(Image sets with object changes)
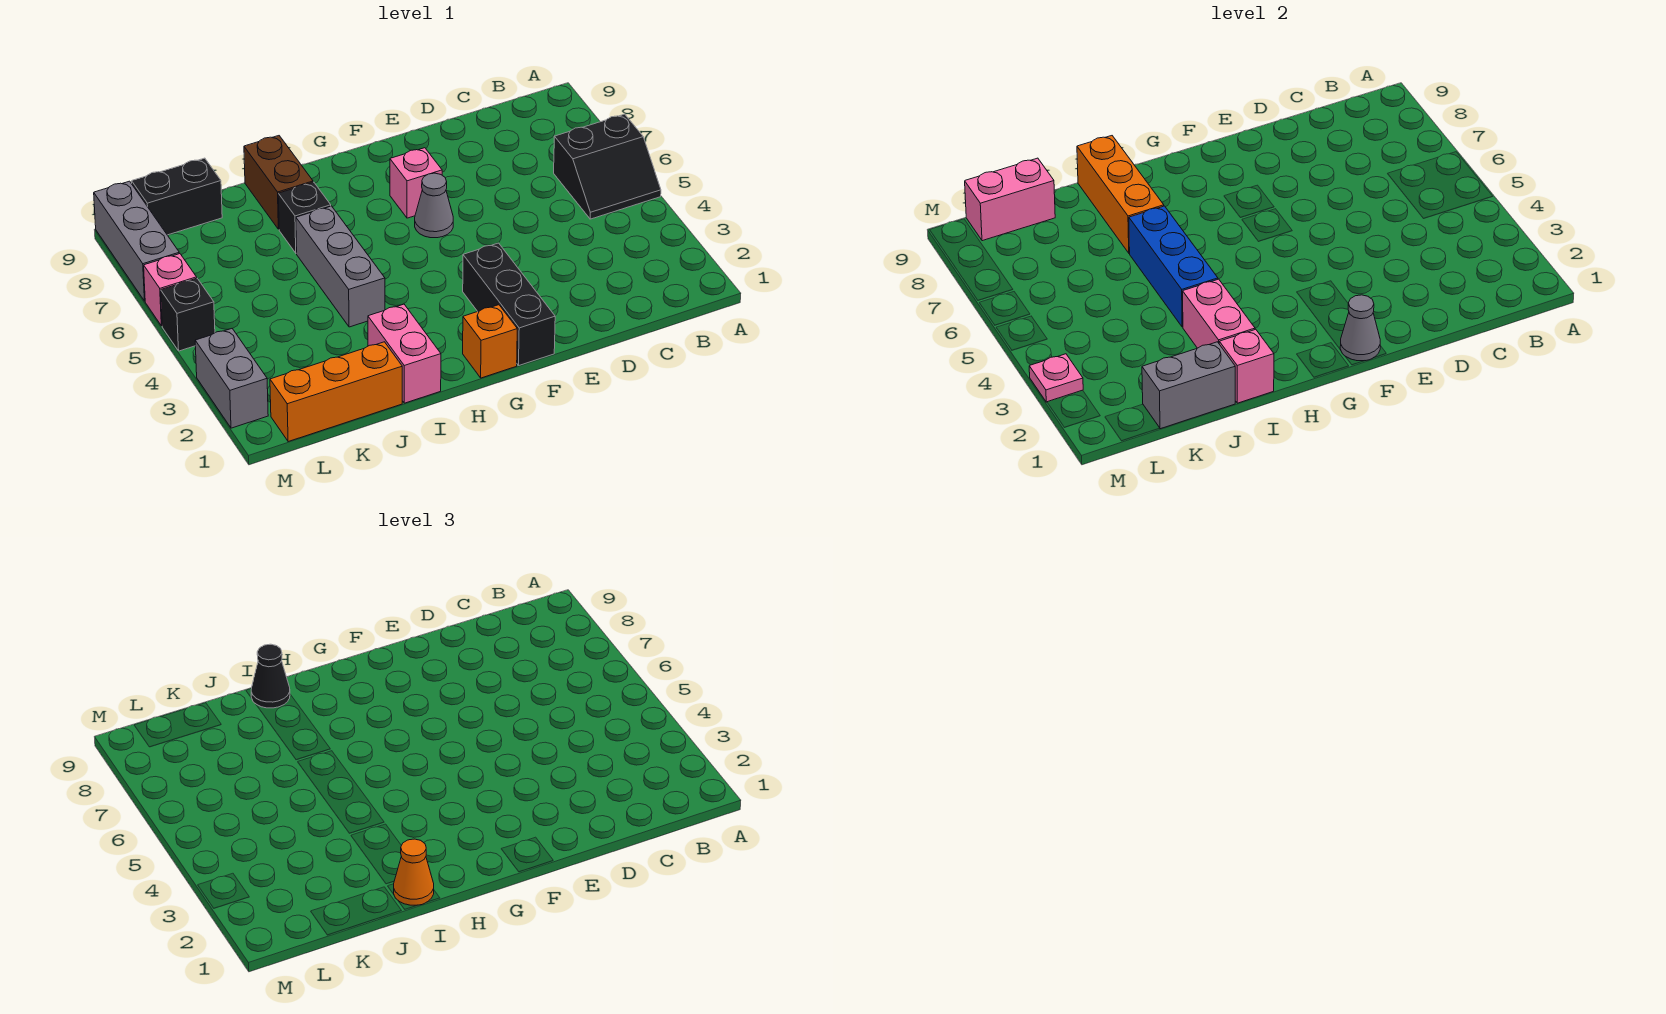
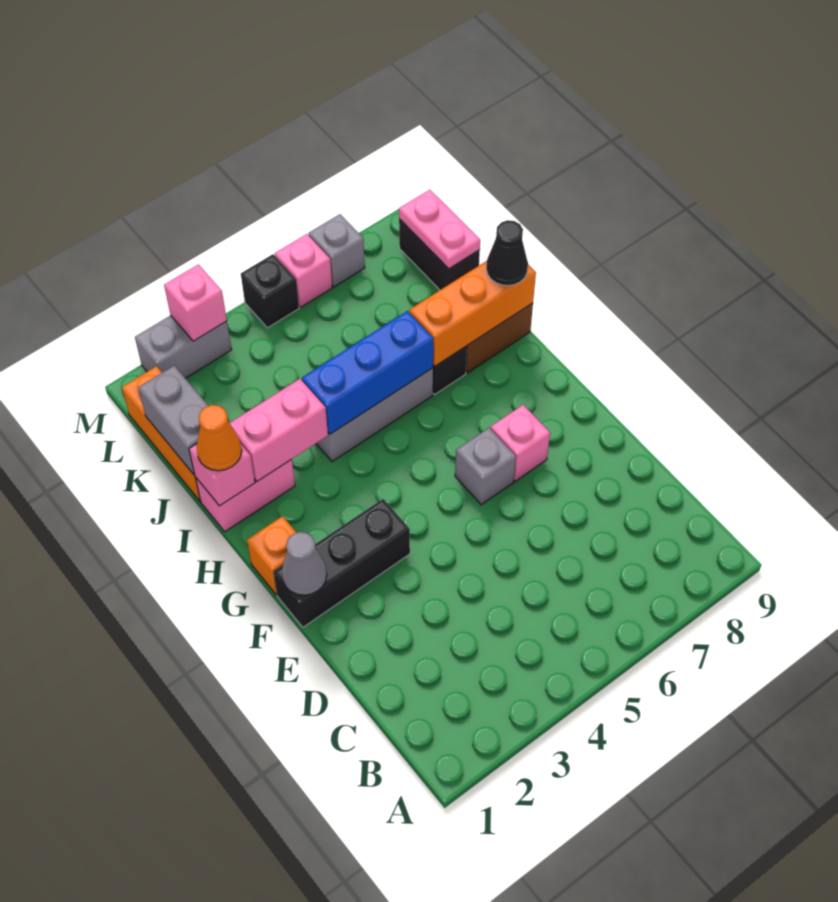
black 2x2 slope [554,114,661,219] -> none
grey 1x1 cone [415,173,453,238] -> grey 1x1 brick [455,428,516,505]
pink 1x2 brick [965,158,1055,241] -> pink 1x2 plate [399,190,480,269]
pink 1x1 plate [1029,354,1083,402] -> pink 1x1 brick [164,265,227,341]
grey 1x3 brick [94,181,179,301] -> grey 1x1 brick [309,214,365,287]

▶ _PROBLEM_
Print out each record exactly as shown, but keep the pictures out.

▶ _ANSWER TO THIS PROBLEM_
black 2x2 slope [554,114,661,219] -> none
grey 1x1 cone [415,173,453,238] -> grey 1x1 brick [455,428,516,505]
pink 1x2 brick [965,158,1055,241] -> pink 1x2 plate [399,190,480,269]
pink 1x1 plate [1029,354,1083,402] -> pink 1x1 brick [164,265,227,341]
grey 1x3 brick [94,181,179,301] -> grey 1x1 brick [309,214,365,287]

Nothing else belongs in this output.